═════ Dataset records

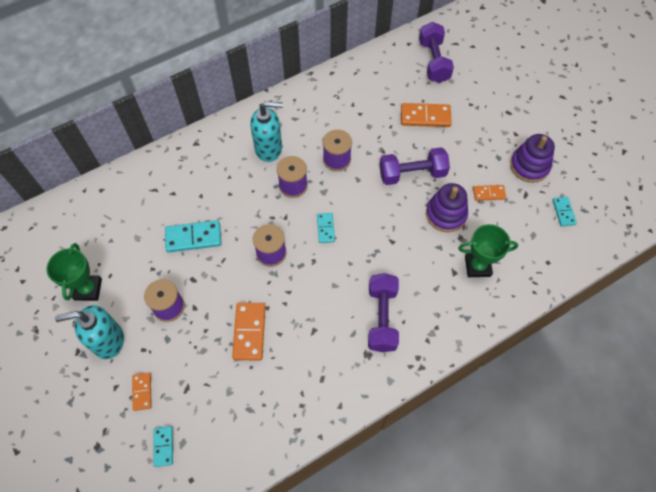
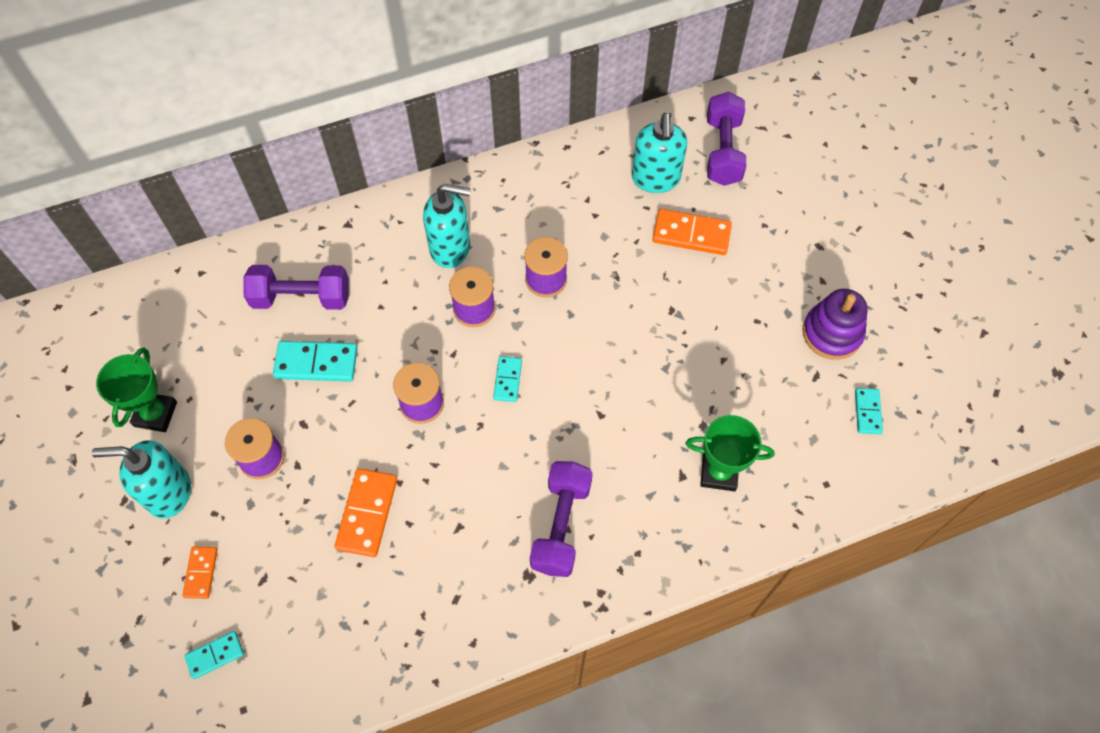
camera: 10 degrees right, 0 degrees up
(163, 446) = (215, 655): turquoise domino -> turquoise domino turned 60 degrees clockwise
(394, 85) = (655, 179): none -> turquoise soap dispenser
(412, 174) = (652, 318): purple dumbbell -> purple dumbbell (301, 297)
(446, 214) = (689, 387): purple stacking toy -> none
(489, 193) = (760, 365): orange domino -> none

══════════

§ The task
Leave out the pictures and set down all of the data exactly.

§ Expected answer
camera: 10 degrees right, 0 degrees up
(163, 446) = (215, 655): turquoise domino -> turquoise domino turned 60 degrees clockwise
(394, 85) = (655, 179): none -> turquoise soap dispenser
(412, 174) = (652, 318): purple dumbbell -> purple dumbbell (301, 297)
(446, 214) = (689, 387): purple stacking toy -> none
(489, 193) = (760, 365): orange domino -> none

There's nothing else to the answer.